Activity → Only the lines from the one containing "D1: diode BAV21 (A N007, K +24V) -> none" through the one containing "C203: 330pF (GND, SEL1) -> 100nF (GND, SEL1)" should be printed, exactly as they appear below, with both ends included.

┌─ Record excerpts

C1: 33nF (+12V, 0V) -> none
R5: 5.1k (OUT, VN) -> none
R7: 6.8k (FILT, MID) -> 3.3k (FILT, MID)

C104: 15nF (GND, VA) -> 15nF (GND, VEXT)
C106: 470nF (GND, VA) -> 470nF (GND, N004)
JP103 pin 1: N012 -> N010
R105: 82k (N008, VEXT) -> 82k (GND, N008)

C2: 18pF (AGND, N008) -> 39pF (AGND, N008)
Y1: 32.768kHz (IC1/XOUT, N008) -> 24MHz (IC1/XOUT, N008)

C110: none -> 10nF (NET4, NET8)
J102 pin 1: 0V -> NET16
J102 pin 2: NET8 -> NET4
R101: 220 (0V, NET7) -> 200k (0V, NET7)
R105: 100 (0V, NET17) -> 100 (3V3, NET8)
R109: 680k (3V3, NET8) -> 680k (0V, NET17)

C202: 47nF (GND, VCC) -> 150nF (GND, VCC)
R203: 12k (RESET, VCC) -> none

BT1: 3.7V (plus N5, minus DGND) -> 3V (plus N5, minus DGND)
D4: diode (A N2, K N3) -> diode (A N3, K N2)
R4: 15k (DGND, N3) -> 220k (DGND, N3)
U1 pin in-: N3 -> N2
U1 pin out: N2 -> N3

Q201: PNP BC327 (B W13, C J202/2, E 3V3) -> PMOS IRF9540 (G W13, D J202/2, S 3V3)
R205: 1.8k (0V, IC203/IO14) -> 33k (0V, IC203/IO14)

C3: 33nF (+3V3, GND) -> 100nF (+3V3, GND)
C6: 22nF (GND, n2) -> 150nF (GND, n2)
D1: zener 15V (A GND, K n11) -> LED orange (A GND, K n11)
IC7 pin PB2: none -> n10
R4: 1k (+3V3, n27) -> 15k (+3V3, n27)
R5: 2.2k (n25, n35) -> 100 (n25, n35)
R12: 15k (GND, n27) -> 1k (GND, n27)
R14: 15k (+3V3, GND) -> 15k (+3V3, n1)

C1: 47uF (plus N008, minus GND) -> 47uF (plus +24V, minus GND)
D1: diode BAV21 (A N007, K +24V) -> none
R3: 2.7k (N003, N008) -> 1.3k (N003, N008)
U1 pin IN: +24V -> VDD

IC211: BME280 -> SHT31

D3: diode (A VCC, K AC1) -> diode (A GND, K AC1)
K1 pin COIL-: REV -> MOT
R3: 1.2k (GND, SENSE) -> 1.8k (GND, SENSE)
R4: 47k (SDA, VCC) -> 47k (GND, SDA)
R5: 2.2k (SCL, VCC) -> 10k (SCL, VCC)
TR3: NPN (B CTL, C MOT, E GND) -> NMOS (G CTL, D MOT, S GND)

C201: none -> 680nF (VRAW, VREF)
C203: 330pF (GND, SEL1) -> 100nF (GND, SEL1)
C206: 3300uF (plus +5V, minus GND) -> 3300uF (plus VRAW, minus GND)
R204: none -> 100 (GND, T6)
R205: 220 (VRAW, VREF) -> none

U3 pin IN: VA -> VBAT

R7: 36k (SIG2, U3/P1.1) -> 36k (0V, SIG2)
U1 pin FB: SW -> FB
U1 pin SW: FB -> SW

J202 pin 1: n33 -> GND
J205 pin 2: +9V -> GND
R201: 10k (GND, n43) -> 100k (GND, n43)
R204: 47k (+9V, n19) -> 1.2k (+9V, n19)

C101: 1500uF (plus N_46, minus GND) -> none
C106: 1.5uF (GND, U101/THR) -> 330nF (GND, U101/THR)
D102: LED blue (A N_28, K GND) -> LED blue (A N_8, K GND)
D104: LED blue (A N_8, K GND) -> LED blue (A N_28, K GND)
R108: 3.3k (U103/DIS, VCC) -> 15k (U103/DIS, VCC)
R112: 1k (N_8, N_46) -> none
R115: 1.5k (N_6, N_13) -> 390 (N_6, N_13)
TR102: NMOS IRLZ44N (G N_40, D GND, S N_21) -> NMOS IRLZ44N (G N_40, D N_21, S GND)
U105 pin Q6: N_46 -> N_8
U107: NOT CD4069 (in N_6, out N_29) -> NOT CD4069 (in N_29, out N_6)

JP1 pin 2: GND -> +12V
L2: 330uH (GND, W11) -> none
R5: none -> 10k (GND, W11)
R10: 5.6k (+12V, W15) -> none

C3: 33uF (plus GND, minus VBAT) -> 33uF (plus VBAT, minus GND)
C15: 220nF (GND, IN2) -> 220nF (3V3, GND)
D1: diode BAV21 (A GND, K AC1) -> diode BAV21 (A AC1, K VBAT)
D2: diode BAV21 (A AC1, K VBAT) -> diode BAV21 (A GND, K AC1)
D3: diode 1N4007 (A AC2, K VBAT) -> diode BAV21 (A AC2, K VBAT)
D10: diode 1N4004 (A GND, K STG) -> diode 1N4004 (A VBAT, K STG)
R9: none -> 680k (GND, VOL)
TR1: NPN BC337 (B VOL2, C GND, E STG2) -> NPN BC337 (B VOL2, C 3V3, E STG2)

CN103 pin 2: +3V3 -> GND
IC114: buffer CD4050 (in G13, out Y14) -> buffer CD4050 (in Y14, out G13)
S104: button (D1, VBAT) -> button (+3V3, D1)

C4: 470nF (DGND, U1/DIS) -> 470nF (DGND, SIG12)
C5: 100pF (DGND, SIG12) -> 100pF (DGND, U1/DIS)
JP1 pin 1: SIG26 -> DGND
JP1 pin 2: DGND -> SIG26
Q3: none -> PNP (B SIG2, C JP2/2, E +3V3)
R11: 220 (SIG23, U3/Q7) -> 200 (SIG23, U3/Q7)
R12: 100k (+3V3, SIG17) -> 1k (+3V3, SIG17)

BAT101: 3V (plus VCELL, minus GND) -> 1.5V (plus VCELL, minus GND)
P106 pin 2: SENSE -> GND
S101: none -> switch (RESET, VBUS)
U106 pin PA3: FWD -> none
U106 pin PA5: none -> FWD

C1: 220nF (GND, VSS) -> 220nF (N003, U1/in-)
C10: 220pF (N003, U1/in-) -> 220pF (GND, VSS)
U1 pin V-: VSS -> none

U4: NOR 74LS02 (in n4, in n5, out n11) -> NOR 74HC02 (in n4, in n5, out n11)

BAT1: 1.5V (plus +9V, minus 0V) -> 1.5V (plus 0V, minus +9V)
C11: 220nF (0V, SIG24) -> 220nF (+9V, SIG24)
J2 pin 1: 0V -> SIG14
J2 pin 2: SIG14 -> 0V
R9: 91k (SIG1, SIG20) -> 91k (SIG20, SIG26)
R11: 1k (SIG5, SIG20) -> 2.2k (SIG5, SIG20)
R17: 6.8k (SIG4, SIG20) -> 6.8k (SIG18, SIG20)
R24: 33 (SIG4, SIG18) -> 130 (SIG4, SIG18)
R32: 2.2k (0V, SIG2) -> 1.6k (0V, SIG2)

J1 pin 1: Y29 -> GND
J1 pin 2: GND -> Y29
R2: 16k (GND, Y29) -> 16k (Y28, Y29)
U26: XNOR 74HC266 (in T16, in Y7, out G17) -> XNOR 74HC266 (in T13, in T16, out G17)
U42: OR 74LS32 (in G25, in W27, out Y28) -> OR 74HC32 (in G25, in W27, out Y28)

└─

Output of the task →
D1: diode BAV21 (A N007, K +24V) -> none
R3: 2.7k (N003, N008) -> 1.3k (N003, N008)
U1 pin IN: +24V -> VDD

IC211: BME280 -> SHT31

D3: diode (A VCC, K AC1) -> diode (A GND, K AC1)
K1 pin COIL-: REV -> MOT
R3: 1.2k (GND, SENSE) -> 1.8k (GND, SENSE)
R4: 47k (SDA, VCC) -> 47k (GND, SDA)
R5: 2.2k (SCL, VCC) -> 10k (SCL, VCC)
TR3: NPN (B CTL, C MOT, E GND) -> NMOS (G CTL, D MOT, S GND)

C201: none -> 680nF (VRAW, VREF)
C203: 330pF (GND, SEL1) -> 100nF (GND, SEL1)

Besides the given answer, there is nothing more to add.